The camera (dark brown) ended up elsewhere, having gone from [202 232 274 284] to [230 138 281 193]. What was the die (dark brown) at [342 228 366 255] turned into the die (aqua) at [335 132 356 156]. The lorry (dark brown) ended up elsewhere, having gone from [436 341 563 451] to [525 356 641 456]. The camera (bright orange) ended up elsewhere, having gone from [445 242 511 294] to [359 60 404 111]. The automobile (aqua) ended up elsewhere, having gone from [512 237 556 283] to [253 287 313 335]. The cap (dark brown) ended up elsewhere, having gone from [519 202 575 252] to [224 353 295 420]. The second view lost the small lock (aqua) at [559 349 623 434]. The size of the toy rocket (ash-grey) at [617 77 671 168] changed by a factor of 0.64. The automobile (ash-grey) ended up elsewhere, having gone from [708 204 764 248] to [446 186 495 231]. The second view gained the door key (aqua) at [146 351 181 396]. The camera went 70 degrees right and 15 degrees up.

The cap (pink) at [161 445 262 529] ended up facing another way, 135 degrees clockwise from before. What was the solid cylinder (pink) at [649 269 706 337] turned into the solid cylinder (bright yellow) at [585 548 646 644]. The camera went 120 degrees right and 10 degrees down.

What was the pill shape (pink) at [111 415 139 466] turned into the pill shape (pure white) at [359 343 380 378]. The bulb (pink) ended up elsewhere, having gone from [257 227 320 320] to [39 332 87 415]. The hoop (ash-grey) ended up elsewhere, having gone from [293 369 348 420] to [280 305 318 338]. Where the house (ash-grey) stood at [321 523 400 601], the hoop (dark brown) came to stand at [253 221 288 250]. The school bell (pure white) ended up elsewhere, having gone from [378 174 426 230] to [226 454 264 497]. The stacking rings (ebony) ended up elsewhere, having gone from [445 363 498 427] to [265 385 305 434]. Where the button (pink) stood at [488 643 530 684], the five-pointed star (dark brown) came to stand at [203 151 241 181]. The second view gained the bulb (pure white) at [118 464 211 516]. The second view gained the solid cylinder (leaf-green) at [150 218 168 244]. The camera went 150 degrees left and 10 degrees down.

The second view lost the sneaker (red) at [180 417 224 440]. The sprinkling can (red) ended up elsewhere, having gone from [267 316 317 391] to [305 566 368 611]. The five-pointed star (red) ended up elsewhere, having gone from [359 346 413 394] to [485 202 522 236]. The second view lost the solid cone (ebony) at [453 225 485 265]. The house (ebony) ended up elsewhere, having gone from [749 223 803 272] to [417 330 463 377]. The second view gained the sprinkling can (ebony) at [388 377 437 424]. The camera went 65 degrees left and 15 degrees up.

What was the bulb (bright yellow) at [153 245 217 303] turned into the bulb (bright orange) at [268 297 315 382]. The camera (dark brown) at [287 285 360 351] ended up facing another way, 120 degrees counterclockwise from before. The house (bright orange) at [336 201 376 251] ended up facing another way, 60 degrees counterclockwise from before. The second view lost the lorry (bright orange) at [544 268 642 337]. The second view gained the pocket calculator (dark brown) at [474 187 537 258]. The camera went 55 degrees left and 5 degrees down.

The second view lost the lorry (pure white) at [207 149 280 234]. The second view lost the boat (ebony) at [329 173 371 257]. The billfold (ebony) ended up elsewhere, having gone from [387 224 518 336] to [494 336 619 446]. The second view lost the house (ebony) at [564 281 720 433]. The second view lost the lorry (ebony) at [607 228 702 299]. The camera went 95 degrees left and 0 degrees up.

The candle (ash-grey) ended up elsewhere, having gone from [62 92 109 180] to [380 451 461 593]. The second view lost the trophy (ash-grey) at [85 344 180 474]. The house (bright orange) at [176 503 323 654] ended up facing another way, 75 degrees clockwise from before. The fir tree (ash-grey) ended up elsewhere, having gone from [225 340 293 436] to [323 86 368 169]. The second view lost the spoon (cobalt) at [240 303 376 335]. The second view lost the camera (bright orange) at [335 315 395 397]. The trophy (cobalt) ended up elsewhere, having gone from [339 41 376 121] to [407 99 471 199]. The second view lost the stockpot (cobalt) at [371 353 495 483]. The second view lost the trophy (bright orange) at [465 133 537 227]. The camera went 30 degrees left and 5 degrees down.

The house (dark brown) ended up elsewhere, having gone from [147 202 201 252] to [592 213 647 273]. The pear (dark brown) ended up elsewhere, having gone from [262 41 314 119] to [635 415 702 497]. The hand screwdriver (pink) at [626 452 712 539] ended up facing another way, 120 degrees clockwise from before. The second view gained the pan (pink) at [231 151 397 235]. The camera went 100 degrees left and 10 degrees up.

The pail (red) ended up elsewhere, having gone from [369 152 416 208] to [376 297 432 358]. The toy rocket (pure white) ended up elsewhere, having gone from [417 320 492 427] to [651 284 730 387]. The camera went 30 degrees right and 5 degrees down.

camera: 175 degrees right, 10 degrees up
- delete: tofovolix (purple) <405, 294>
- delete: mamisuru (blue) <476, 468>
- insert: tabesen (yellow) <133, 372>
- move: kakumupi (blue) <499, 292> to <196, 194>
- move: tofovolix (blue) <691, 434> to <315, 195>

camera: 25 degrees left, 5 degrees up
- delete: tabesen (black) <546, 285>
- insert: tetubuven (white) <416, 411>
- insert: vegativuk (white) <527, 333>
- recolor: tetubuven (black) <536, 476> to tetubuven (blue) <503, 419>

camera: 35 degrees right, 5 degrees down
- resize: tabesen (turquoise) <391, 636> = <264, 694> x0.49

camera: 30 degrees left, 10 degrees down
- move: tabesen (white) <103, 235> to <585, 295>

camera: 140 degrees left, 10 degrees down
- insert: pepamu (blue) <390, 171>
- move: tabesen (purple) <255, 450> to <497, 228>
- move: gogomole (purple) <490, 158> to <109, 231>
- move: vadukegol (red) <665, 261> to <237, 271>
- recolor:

###

= AIM OF THE EXERCISE =
The response should be an exact repeat of the data above.

= SOLUTION FOR THIS TASK =
The camera (dark brown) ended up elsewhere, having gone from [202 232 274 284] to [230 138 281 193]. What was the die (dark brown) at [342 228 366 255] turned into the die (aqua) at [335 132 356 156]. The lorry (dark brown) ended up elsewhere, having gone from [436 341 563 451] to [525 356 641 456]. The camera (bright orange) ended up elsewhere, having gone from [445 242 511 294] to [359 60 404 111]. The automobile (aqua) ended up elsewhere, having gone from [512 237 556 283] to [253 287 313 335]. The cap (dark brown) ended up elsewhere, having gone from [519 202 575 252] to [224 353 295 420]. The second view lost the small lock (aqua) at [559 349 623 434]. The size of the toy rocket (ash-grey) at [617 77 671 168] changed by a factor of 0.64. The automobile (ash-grey) ended up elsewhere, having gone from [708 204 764 248] to [446 186 495 231]. The second view gained the door key (aqua) at [146 351 181 396]. The camera went 70 degrees right and 15 degrees up.

The cap (pink) at [161 445 262 529] ended up facing another way, 135 degrees clockwise from before. What was the solid cylinder (pink) at [649 269 706 337] turned into the solid cylinder (bright yellow) at [585 548 646 644]. The camera went 120 degrees right and 10 degrees down.

What was the pill shape (pink) at [111 415 139 466] turned into the pill shape (pure white) at [359 343 380 378]. The bulb (pink) ended up elsewhere, having gone from [257 227 320 320] to [39 332 87 415]. The hoop (ash-grey) ended up elsewhere, having gone from [293 369 348 420] to [280 305 318 338]. Where the house (ash-grey) stood at [321 523 400 601], the hoop (dark brown) came to stand at [253 221 288 250]. The school bell (pure white) ended up elsewhere, having gone from [378 174 426 230] to [226 454 264 497]. The stacking rings (ebony) ended up elsewhere, having gone from [445 363 498 427] to [265 385 305 434]. Where the button (pink) stood at [488 643 530 684], the five-pointed star (dark brown) came to stand at [203 151 241 181]. The second view gained the bulb (pure white) at [118 464 211 516]. The second view gained the solid cylinder (leaf-green) at [150 218 168 244]. The camera went 150 degrees left and 10 degrees down.

The second view lost the sneaker (red) at [180 417 224 440]. The sprinkling can (red) ended up elsewhere, having gone from [267 316 317 391] to [305 566 368 611]. The five-pointed star (red) ended up elsewhere, having gone from [359 346 413 394] to [485 202 522 236]. The second view lost the solid cone (ebony) at [453 225 485 265]. The house (ebony) ended up elsewhere, having gone from [749 223 803 272] to [417 330 463 377]. The second view gained the sprinkling can (ebony) at [388 377 437 424]. The camera went 65 degrees left and 15 degrees up.

What was the bulb (bright yellow) at [153 245 217 303] turned into the bulb (bright orange) at [268 297 315 382]. The camera (dark brown) at [287 285 360 351] ended up facing another way, 120 degrees counterclockwise from before. The house (bright orange) at [336 201 376 251] ended up facing another way, 60 degrees counterclockwise from before. The second view lost the lorry (bright orange) at [544 268 642 337]. The second view gained the pocket calculator (dark brown) at [474 187 537 258]. The camera went 55 degrees left and 5 degrees down.

The second view lost the lorry (pure white) at [207 149 280 234]. The second view lost the boat (ebony) at [329 173 371 257]. The billfold (ebony) ended up elsewhere, having gone from [387 224 518 336] to [494 336 619 446]. The second view lost the house (ebony) at [564 281 720 433]. The second view lost the lorry (ebony) at [607 228 702 299]. The camera went 95 degrees left and 0 degrees up.

The candle (ash-grey) ended up elsewhere, having gone from [62 92 109 180] to [380 451 461 593]. The second view lost the trophy (ash-grey) at [85 344 180 474]. The house (bright orange) at [176 503 323 654] ended up facing another way, 75 degrees clockwise from before. The fir tree (ash-grey) ended up elsewhere, having gone from [225 340 293 436] to [323 86 368 169]. The second view lost the spoon (cobalt) at [240 303 376 335]. The second view lost the camera (bright orange) at [335 315 395 397]. The trophy (cobalt) ended up elsewhere, having gone from [339 41 376 121] to [407 99 471 199]. The second view lost the stockpot (cobalt) at [371 353 495 483]. The second view lost the trophy (bright orange) at [465 133 537 227]. The camera went 30 degrees left and 5 degrees down.

The house (dark brown) ended up elsewhere, having gone from [147 202 201 252] to [592 213 647 273]. The pear (dark brown) ended up elsewhere, having gone from [262 41 314 119] to [635 415 702 497]. The hand screwdriver (pink) at [626 452 712 539] ended up facing another way, 120 degrees clockwise from before. The second view gained the pan (pink) at [231 151 397 235]. The camera went 100 degrees left and 10 degrees up.

The pail (red) ended up elsewhere, having gone from [369 152 416 208] to [376 297 432 358]. The toy rocket (pure white) ended up elsewhere, having gone from [417 320 492 427] to [651 284 730 387]. The camera went 30 degrees right and 5 degrees down.

camera: 175 degrees right, 10 degrees up
- delete: tofovolix (purple) <405, 294>
- delete: mamisuru (blue) <476, 468>
- insert: tabesen (yellow) <133, 372>
- move: kakumupi (blue) <499, 292> to <196, 194>
- move: tofovolix (blue) <691, 434> to <315, 195>

camera: 25 degrees left, 5 degrees up
- delete: tabesen (black) <546, 285>
- insert: tetubuven (white) <416, 411>
- insert: vegativuk (white) <527, 333>
- recolor: tetubuven (black) <536, 476> to tetubuven (blue) <503, 419>

camera: 35 degrees right, 5 degrees down
- resize: tabesen (turquoise) <391, 636> = <264, 694> x0.49

camera: 30 degrees left, 10 degrees down
- move: tabesen (white) <103, 235> to <585, 295>

camera: 140 degrees left, 10 degrees down
- insert: pepamu (blue) <390, 171>
- move: tabesen (purple) <255, 450> to <497, 228>
- move: gogomole (purple) <490, 158> to <109, 231>
- move: vadukegol (red) <665, 261> to <237, 271>
- recolor:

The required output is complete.